§ Task requirements
In the records, starting at the line that contains "cyan cross: rotated 35" and ending at the line that contains "black star: moved 3 px right", rename "semicircle" to "half-disk" and give those lines again with nothing else changed. Leave the pictures out of your answer.

(Stored items)
• • • • •

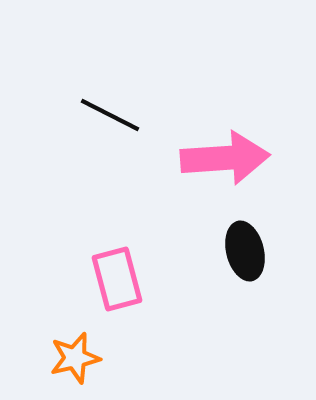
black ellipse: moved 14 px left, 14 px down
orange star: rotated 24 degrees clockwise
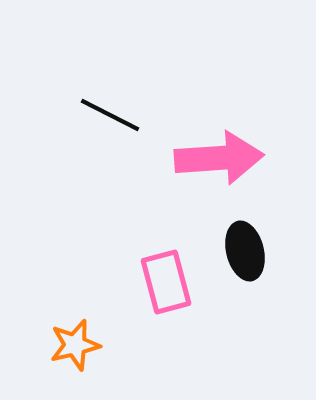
pink arrow: moved 6 px left
pink rectangle: moved 49 px right, 3 px down
orange star: moved 13 px up
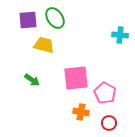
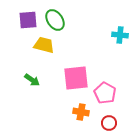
green ellipse: moved 2 px down
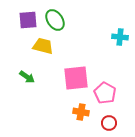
cyan cross: moved 2 px down
yellow trapezoid: moved 1 px left, 1 px down
green arrow: moved 5 px left, 3 px up
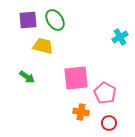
cyan cross: rotated 35 degrees counterclockwise
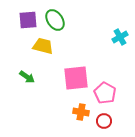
red circle: moved 5 px left, 2 px up
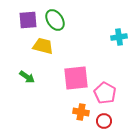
cyan cross: moved 1 px left; rotated 21 degrees clockwise
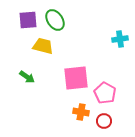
cyan cross: moved 1 px right, 2 px down
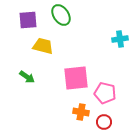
green ellipse: moved 6 px right, 5 px up
pink pentagon: rotated 15 degrees counterclockwise
red circle: moved 1 px down
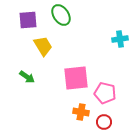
yellow trapezoid: rotated 45 degrees clockwise
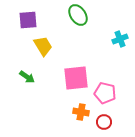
green ellipse: moved 17 px right
cyan cross: rotated 14 degrees counterclockwise
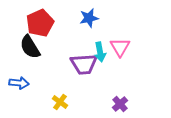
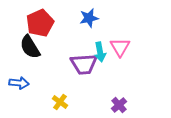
purple cross: moved 1 px left, 1 px down
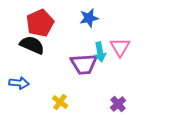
black semicircle: moved 2 px right, 2 px up; rotated 145 degrees clockwise
purple cross: moved 1 px left, 1 px up
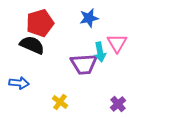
red pentagon: rotated 8 degrees clockwise
pink triangle: moved 3 px left, 4 px up
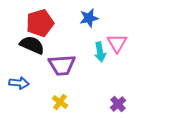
purple trapezoid: moved 22 px left, 1 px down
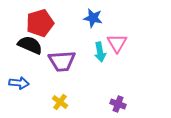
blue star: moved 4 px right; rotated 24 degrees clockwise
black semicircle: moved 2 px left
purple trapezoid: moved 4 px up
purple cross: rotated 28 degrees counterclockwise
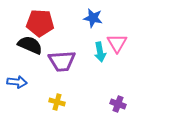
red pentagon: rotated 20 degrees clockwise
blue arrow: moved 2 px left, 1 px up
yellow cross: moved 3 px left; rotated 21 degrees counterclockwise
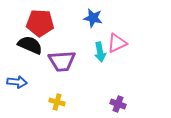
pink triangle: rotated 35 degrees clockwise
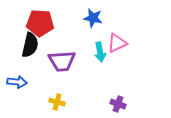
black semicircle: rotated 80 degrees clockwise
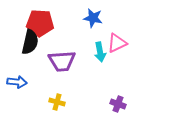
black semicircle: moved 3 px up
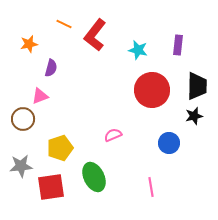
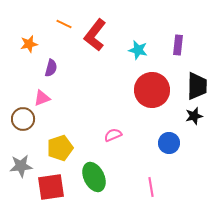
pink triangle: moved 2 px right, 2 px down
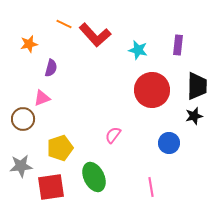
red L-shape: rotated 80 degrees counterclockwise
pink semicircle: rotated 30 degrees counterclockwise
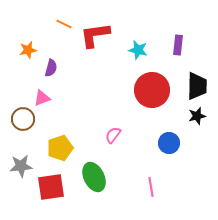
red L-shape: rotated 124 degrees clockwise
orange star: moved 1 px left, 6 px down
black star: moved 3 px right
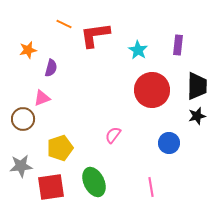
cyan star: rotated 18 degrees clockwise
green ellipse: moved 5 px down
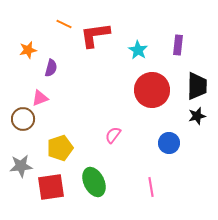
pink triangle: moved 2 px left
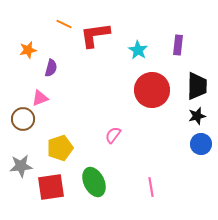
blue circle: moved 32 px right, 1 px down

• • • • •

§ Full response
cyan cross: rotated 35 degrees counterclockwise
red circle: moved 5 px left, 2 px up
cyan cross: moved 1 px left; rotated 21 degrees clockwise
cyan cross: moved 1 px right, 2 px down
green ellipse: moved 6 px right, 5 px up
pink pentagon: rotated 15 degrees counterclockwise
red circle: moved 1 px down
yellow trapezoid: rotated 45 degrees clockwise
green ellipse: moved 17 px right
cyan cross: rotated 14 degrees counterclockwise
purple cross: moved 1 px left, 1 px down
black half-disk: moved 2 px right, 2 px up; rotated 145 degrees clockwise
purple cross: moved 1 px left, 1 px up
red pentagon: rotated 8 degrees clockwise
pink triangle: moved 3 px left, 4 px up
purple trapezoid: moved 22 px left, 1 px down
blue star: moved 4 px right; rotated 24 degrees clockwise
black half-disk: moved 2 px left
purple trapezoid: moved 4 px up
purple cross: rotated 28 degrees counterclockwise
red pentagon: rotated 20 degrees clockwise
blue arrow: moved 2 px left, 1 px up
yellow cross: moved 3 px left; rotated 21 degrees counterclockwise
pink triangle: rotated 35 degrees clockwise
black half-disk: rotated 80 degrees clockwise
black half-disk: moved 3 px up
pink triangle: moved 2 px right, 2 px down
red L-shape: rotated 80 degrees counterclockwise
pink half-disk: rotated 30 degrees counterclockwise
red L-shape: rotated 124 degrees clockwise
orange star: moved 1 px left, 6 px down
black star: moved 3 px right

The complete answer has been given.